Data extract Block Start

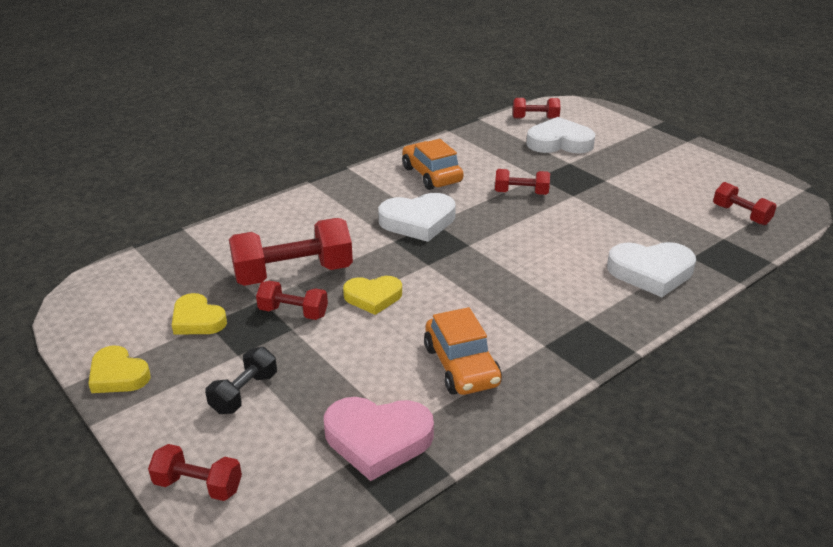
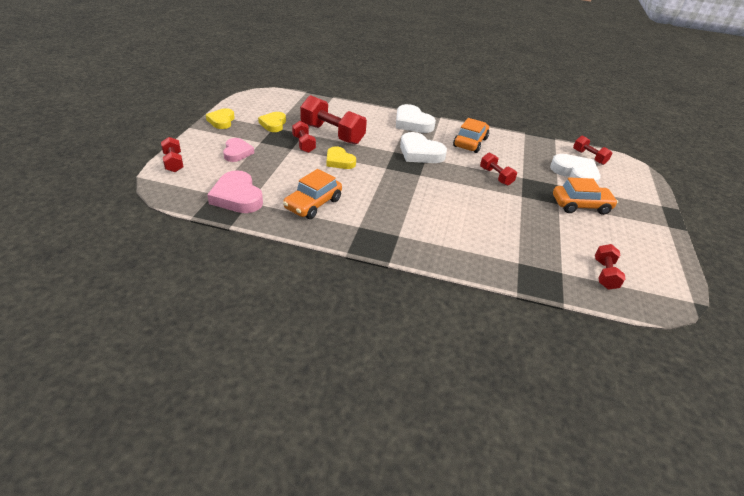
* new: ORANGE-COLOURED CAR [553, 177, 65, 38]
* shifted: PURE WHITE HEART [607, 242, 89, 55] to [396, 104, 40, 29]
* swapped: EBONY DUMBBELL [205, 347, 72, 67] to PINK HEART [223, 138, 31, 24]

Data extract Block End

**Task to complete**
Return all of the data exactly as written, and drop the pictures.

**Solution**
* new: ORANGE-COLOURED CAR [553, 177, 65, 38]
* shifted: PURE WHITE HEART [607, 242, 89, 55] to [396, 104, 40, 29]
* swapped: EBONY DUMBBELL [205, 347, 72, 67] to PINK HEART [223, 138, 31, 24]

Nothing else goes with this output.